Extracted data |
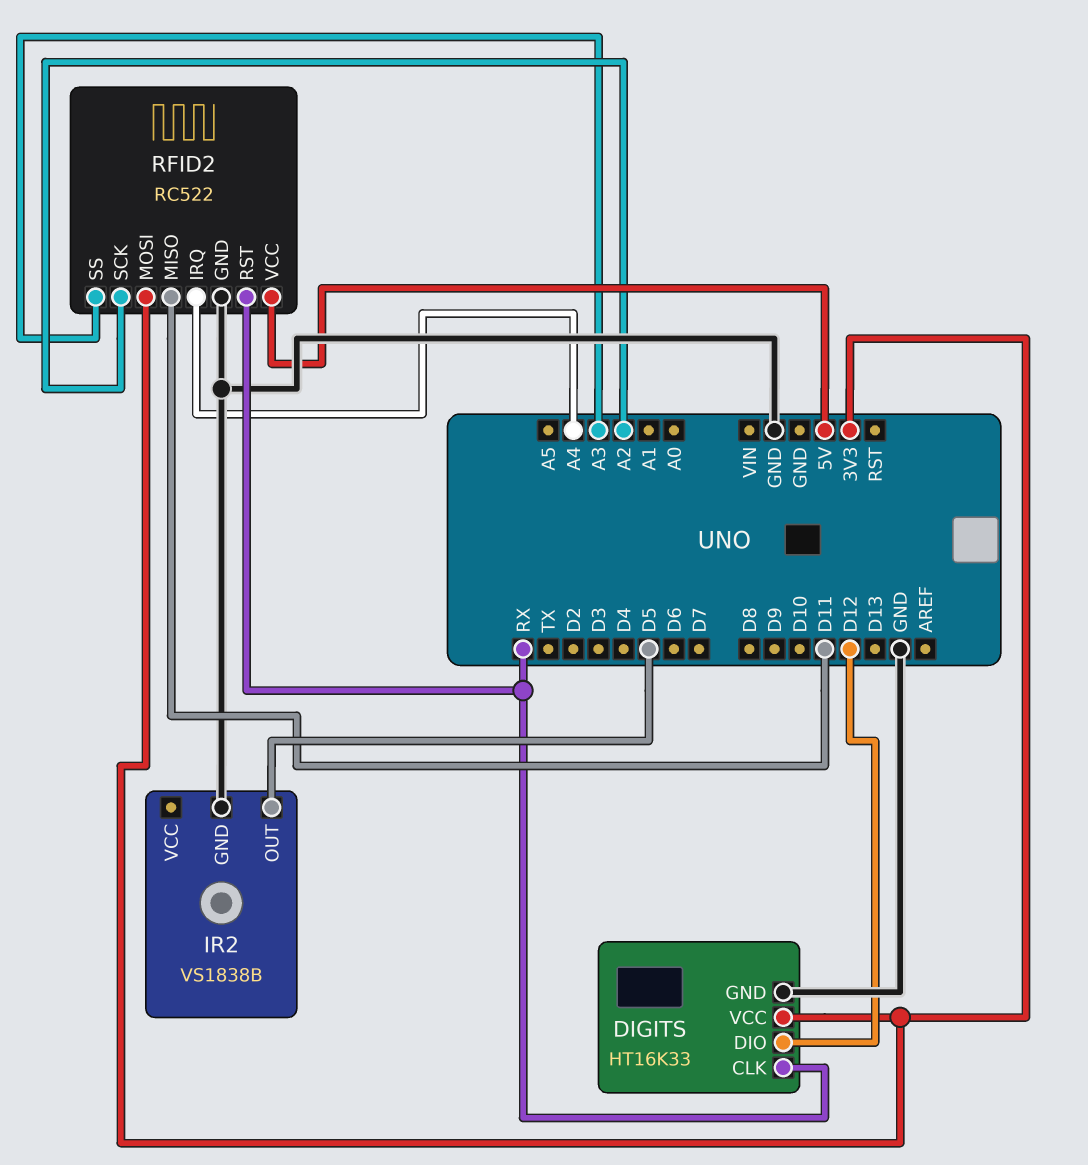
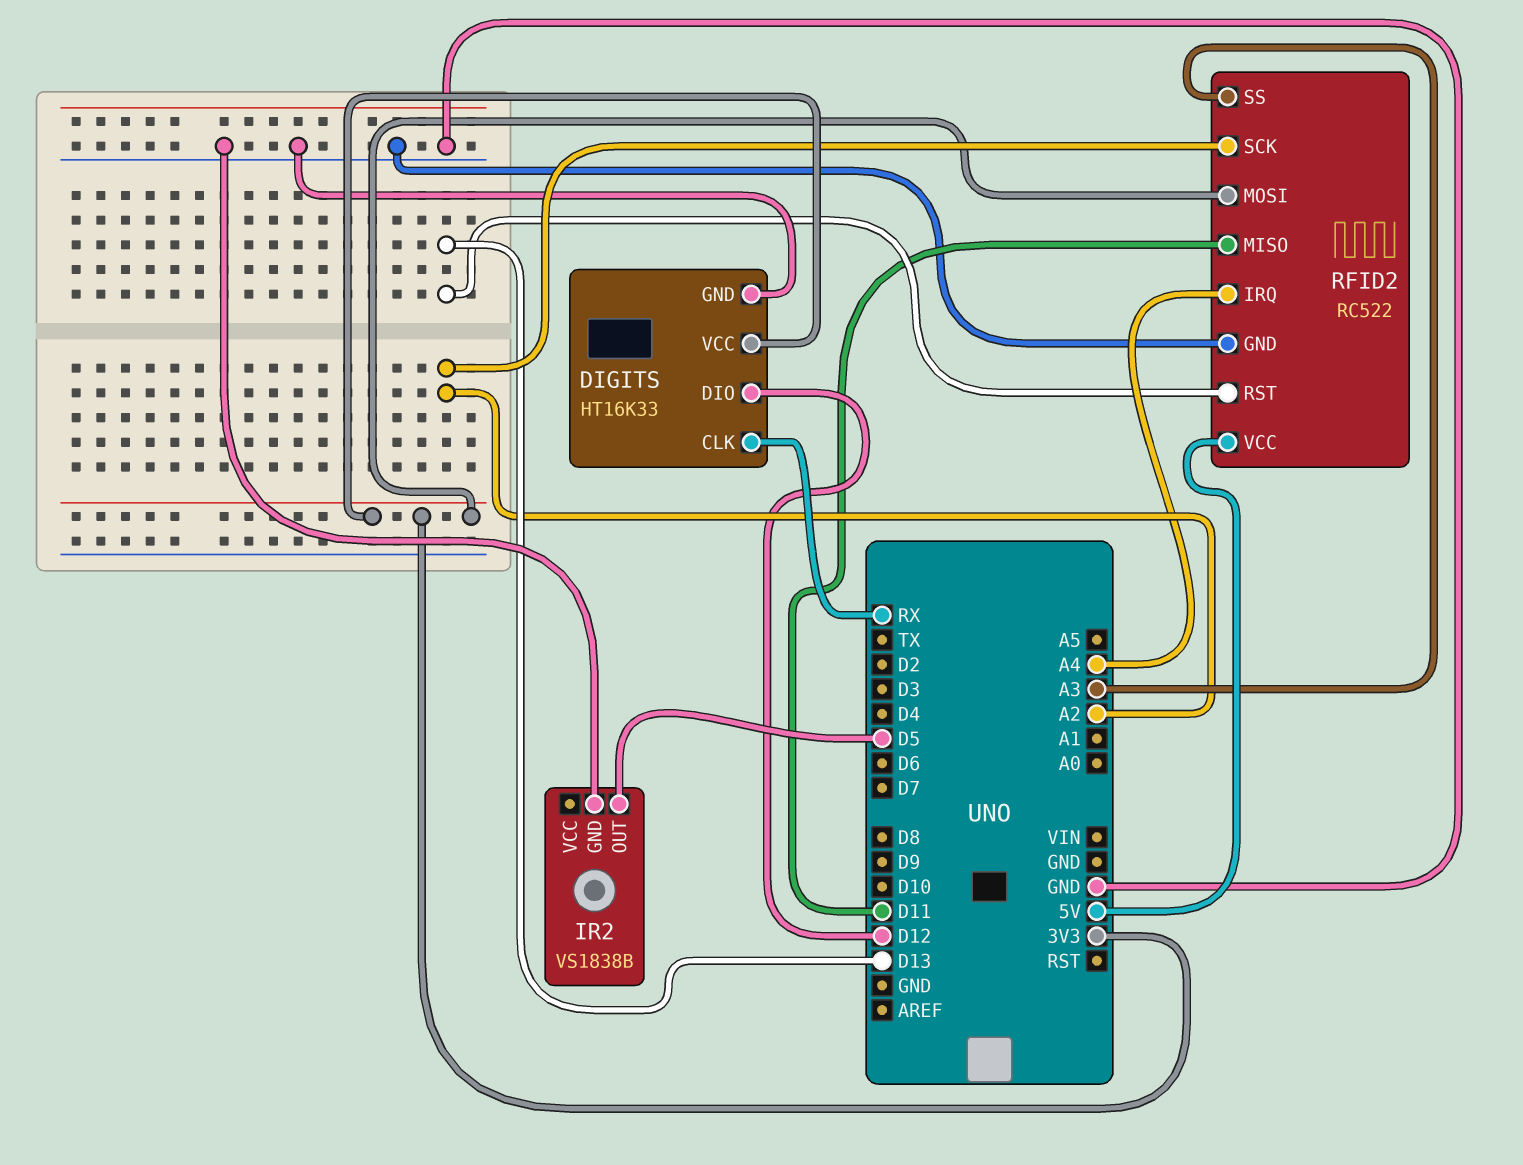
RFID2 pin RST: RX -> D13

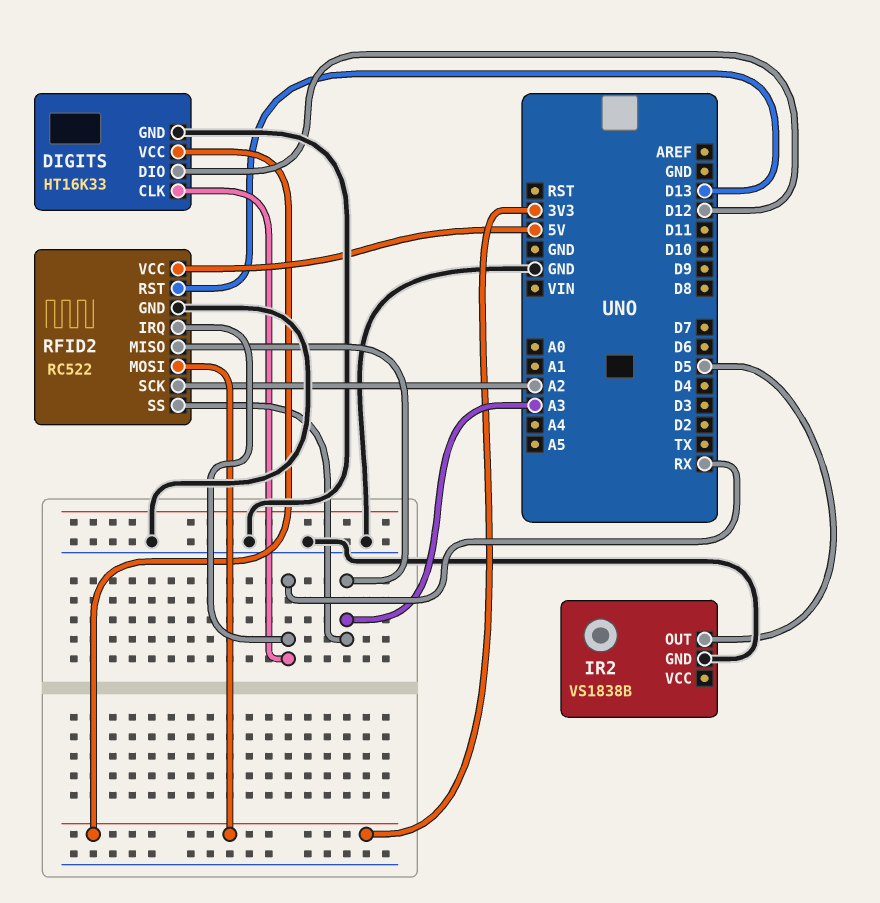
RFID2 pin IRQ: A4 -> RX
RFID2 pin MISO: D11 -> A3

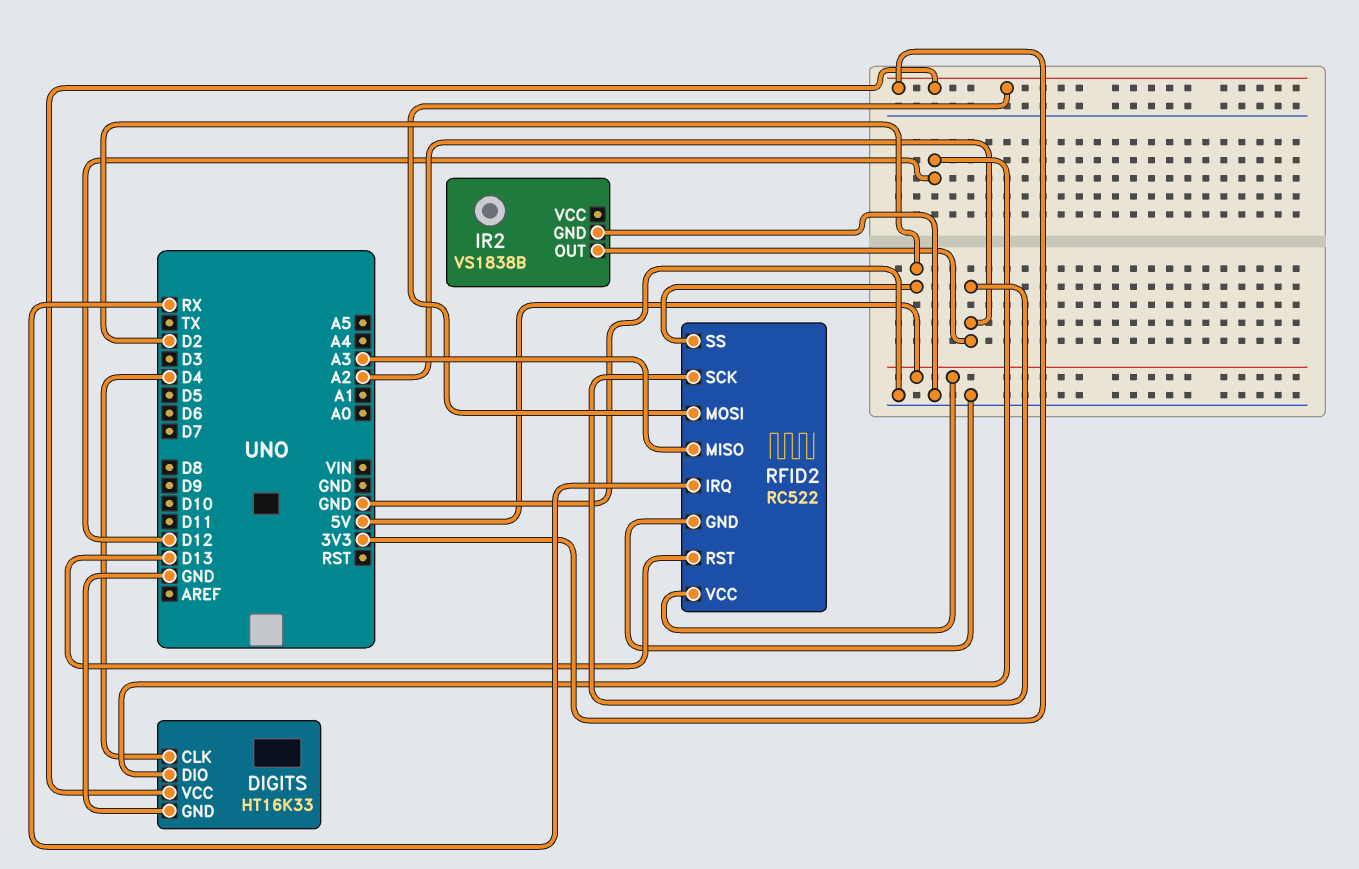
DIGITS pin CLK: RX -> D4
IR2 pin OUT: D5 -> A2
RFID2 pin SS: A3 -> D2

Action item | If a record holds a picture, leave the picture out and print everything else exactly.

Worked solution |
RFID2 pin RST: RX -> D13

RFID2 pin IRQ: A4 -> RX
RFID2 pin MISO: D11 -> A3

DIGITS pin CLK: RX -> D4
IR2 pin OUT: D5 -> A2
RFID2 pin SS: A3 -> D2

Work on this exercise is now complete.